Task requirements:
Once you reach the line that holds "none -> lime plate B8 level 1" in the listing below, output it and every line after it through the line that holds "none -> brown plate B7:B10 level 1", word for word.
*** Opening of Records to use ***
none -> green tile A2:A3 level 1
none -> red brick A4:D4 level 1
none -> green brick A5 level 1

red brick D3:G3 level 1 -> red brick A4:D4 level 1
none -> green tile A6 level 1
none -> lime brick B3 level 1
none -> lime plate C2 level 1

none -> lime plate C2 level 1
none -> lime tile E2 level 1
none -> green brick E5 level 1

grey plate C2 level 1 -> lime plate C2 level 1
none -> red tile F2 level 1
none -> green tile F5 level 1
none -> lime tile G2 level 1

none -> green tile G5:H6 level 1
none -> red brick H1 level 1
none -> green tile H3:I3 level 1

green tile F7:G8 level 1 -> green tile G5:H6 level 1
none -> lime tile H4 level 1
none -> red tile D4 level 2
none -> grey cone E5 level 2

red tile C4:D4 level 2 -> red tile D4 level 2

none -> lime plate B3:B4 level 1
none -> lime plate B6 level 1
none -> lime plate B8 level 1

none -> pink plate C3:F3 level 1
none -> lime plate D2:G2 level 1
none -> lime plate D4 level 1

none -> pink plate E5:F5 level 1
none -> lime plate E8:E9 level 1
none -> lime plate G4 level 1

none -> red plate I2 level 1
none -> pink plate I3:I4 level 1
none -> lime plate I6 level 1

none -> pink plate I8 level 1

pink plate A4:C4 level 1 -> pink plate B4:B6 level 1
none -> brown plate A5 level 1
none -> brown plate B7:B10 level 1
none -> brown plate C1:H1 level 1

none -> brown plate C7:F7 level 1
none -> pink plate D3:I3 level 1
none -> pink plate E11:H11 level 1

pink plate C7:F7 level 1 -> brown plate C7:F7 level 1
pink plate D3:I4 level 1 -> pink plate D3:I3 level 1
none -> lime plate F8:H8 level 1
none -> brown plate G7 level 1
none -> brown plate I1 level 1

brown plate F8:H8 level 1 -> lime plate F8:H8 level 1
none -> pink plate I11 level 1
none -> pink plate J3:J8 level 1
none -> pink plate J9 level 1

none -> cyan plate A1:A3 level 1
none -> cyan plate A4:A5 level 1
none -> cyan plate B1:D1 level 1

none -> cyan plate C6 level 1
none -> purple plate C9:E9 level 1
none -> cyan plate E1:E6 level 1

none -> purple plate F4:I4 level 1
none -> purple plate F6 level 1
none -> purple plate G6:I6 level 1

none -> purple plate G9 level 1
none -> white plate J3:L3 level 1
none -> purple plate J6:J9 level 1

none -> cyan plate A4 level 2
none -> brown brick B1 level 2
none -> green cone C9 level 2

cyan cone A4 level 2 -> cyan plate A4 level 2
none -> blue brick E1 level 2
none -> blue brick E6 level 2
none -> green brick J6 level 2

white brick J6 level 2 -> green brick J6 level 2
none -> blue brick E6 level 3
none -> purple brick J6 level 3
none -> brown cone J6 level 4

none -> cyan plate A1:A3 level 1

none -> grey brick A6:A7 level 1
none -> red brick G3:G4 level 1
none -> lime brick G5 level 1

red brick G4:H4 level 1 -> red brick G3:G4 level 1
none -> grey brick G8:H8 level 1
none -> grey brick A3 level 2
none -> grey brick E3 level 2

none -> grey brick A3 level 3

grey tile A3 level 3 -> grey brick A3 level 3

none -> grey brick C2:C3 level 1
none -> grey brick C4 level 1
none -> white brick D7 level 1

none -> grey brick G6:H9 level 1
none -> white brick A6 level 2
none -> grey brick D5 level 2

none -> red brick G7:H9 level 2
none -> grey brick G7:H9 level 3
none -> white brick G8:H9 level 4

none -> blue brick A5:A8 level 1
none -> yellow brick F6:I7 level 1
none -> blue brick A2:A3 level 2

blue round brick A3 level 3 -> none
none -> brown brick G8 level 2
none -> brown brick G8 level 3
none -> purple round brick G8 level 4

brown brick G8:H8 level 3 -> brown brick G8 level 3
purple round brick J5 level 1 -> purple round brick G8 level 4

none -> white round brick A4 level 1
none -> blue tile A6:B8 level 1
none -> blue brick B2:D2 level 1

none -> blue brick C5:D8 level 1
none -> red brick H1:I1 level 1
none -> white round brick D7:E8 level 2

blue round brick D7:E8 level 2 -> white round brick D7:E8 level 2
*** Close of Records to use ***
Result of this task:
none -> lime plate B8 level 1

none -> pink plate C3:F3 level 1
none -> lime plate D2:G2 level 1
none -> lime plate D4 level 1

none -> pink plate E5:F5 level 1
none -> lime plate E8:E9 level 1
none -> lime plate G4 level 1

none -> red plate I2 level 1
none -> pink plate I3:I4 level 1
none -> lime plate I6 level 1

none -> pink plate I8 level 1

pink plate A4:C4 level 1 -> pink plate B4:B6 level 1
none -> brown plate A5 level 1
none -> brown plate B7:B10 level 1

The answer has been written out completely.